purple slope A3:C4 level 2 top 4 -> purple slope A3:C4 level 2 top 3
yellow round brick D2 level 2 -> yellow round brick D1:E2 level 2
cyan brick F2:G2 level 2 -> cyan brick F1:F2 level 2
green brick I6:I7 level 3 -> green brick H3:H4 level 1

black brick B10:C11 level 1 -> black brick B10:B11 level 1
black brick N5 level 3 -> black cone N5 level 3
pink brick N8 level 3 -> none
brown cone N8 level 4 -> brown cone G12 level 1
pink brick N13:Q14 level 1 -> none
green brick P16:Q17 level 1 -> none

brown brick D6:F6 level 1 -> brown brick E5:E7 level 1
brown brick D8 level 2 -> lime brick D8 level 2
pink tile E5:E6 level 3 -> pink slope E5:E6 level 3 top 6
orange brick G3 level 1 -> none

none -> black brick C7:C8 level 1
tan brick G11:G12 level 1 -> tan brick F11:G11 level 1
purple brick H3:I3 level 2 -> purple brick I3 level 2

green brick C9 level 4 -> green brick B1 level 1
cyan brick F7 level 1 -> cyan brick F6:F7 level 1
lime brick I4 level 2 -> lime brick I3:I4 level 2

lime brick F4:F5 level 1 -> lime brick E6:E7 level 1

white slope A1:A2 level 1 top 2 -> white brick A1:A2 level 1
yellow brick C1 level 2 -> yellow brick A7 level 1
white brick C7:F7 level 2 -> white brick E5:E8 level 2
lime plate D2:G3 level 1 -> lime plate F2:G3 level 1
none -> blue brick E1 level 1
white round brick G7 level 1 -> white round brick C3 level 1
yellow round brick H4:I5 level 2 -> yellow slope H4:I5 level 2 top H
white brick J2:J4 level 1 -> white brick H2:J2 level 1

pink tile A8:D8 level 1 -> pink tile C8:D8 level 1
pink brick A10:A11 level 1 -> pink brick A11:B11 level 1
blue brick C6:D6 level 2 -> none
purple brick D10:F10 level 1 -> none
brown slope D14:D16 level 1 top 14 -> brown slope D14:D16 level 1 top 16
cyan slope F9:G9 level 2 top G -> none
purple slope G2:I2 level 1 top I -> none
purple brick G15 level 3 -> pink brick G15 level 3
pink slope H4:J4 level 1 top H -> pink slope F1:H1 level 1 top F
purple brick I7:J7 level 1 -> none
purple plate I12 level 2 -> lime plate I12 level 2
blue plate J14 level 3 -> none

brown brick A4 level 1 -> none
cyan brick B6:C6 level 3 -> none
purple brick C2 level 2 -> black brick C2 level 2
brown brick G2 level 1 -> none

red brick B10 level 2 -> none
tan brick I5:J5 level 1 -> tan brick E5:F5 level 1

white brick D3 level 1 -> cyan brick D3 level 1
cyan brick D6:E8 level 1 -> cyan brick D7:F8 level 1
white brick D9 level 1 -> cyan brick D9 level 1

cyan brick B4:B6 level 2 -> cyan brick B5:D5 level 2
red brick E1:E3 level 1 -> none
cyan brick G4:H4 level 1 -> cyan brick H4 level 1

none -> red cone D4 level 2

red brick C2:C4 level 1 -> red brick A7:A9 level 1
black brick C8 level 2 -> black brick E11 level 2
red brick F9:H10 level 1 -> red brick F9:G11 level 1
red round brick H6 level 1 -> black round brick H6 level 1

————

Using the data above, extract exactly the lines from the one that holds "purple brick H3:I3" to the one that holds "lime brick F4:F5", both ends included, and no others.

purple brick H3:I3 level 2 -> purple brick I3 level 2

green brick C9 level 4 -> green brick B1 level 1
cyan brick F7 level 1 -> cyan brick F6:F7 level 1
lime brick I4 level 2 -> lime brick I3:I4 level 2

lime brick F4:F5 level 1 -> lime brick E6:E7 level 1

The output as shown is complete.